• _The problem_:
Every record should be restated exactly, with no images included.
-=-=-=-=-
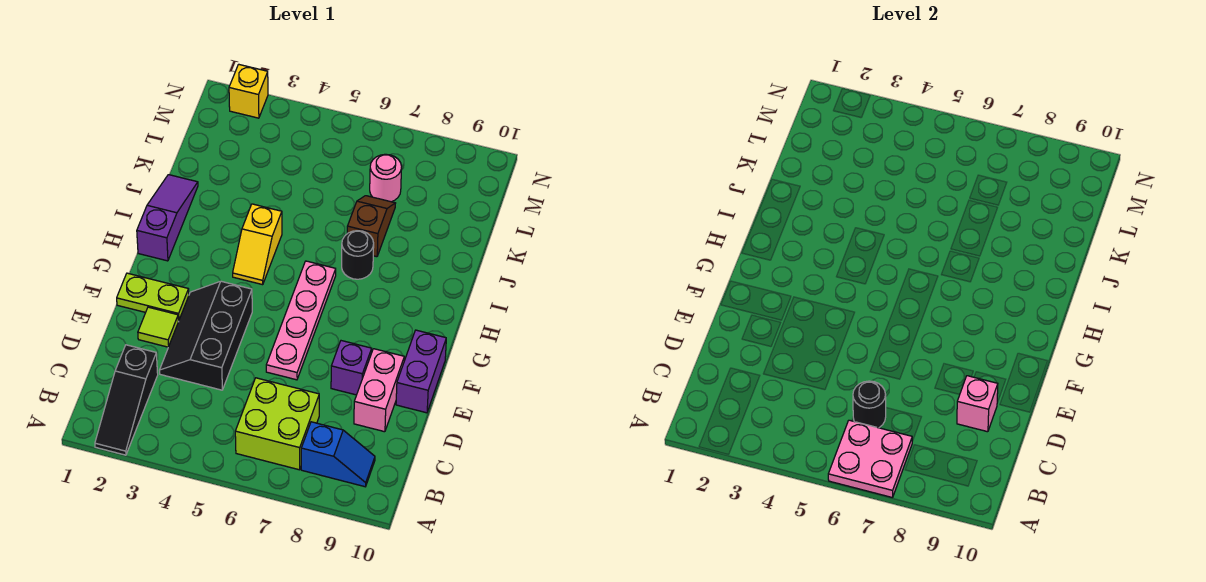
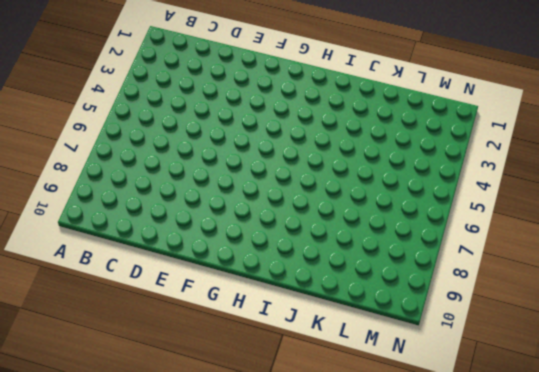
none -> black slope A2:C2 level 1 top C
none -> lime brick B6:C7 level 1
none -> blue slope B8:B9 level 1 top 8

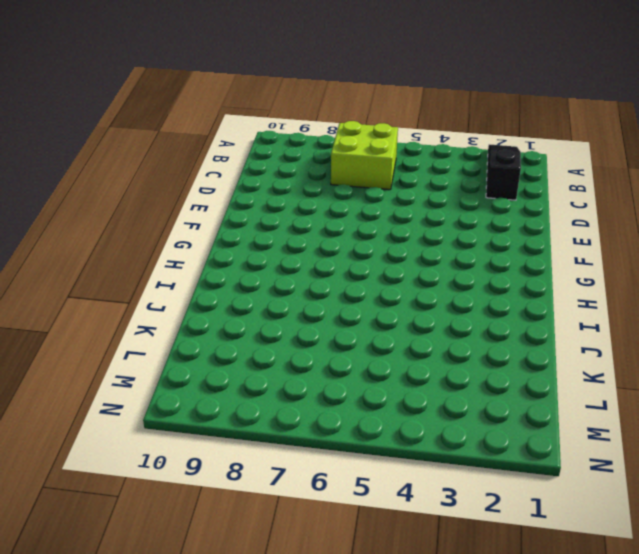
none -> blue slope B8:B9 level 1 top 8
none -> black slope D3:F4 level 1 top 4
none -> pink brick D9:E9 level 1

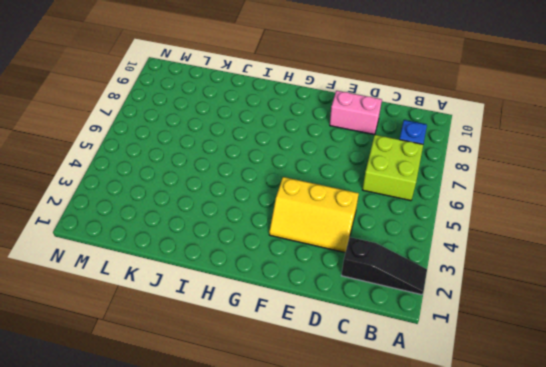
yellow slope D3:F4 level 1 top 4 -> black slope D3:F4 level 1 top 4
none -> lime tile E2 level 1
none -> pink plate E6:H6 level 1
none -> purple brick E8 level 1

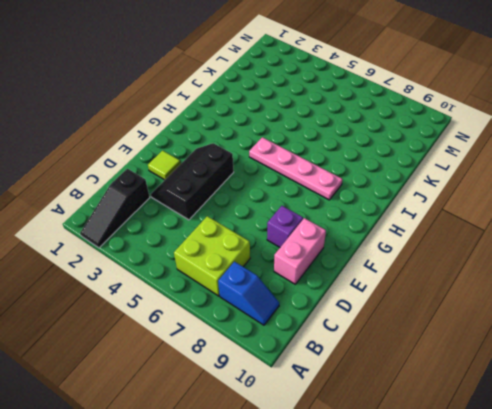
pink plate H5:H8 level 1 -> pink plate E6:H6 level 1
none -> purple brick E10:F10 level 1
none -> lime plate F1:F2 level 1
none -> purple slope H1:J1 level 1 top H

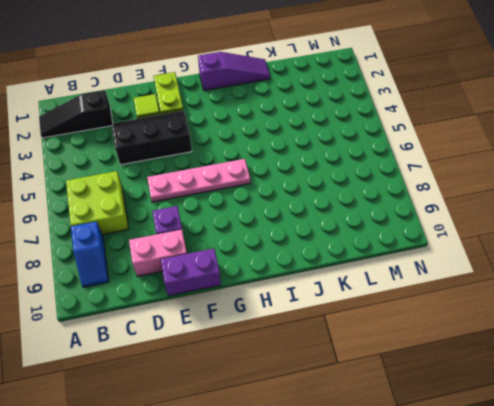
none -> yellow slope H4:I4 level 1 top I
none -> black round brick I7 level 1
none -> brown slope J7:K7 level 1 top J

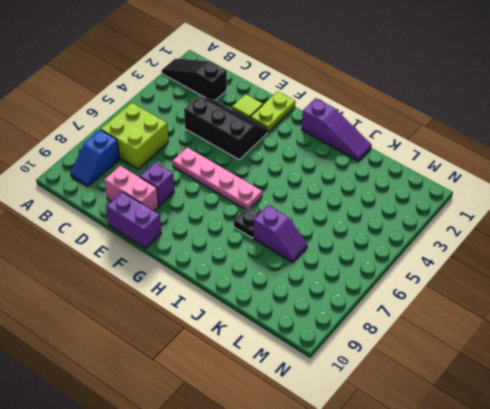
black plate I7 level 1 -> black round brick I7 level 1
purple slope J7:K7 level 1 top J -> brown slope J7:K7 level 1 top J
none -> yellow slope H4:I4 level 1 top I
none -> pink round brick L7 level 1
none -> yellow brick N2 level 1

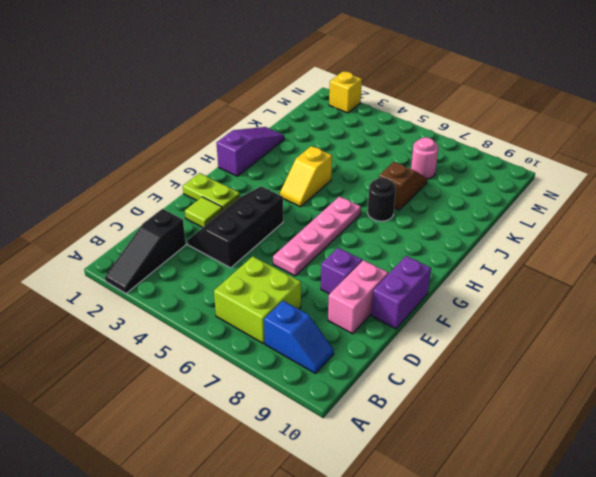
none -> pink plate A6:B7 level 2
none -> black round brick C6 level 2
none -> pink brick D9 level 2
-=-=-=-=-
• _Reply to the exercise_:
none -> black slope A2:C2 level 1 top C
none -> lime brick B6:C7 level 1
none -> blue slope B8:B9 level 1 top 8

none -> blue slope B8:B9 level 1 top 8
none -> black slope D3:F4 level 1 top 4
none -> pink brick D9:E9 level 1

yellow slope D3:F4 level 1 top 4 -> black slope D3:F4 level 1 top 4
none -> lime tile E2 level 1
none -> pink plate E6:H6 level 1
none -> purple brick E8 level 1

pink plate H5:H8 level 1 -> pink plate E6:H6 level 1
none -> purple brick E10:F10 level 1
none -> lime plate F1:F2 level 1
none -> purple slope H1:J1 level 1 top H

none -> yellow slope H4:I4 level 1 top I
none -> black round brick I7 level 1
none -> brown slope J7:K7 level 1 top J

black plate I7 level 1 -> black round brick I7 level 1
purple slope J7:K7 level 1 top J -> brown slope J7:K7 level 1 top J
none -> yellow slope H4:I4 level 1 top I
none -> pink round brick L7 level 1
none -> yellow brick N2 level 1

none -> pink plate A6:B7 level 2
none -> black round brick C6 level 2
none -> pink brick D9 level 2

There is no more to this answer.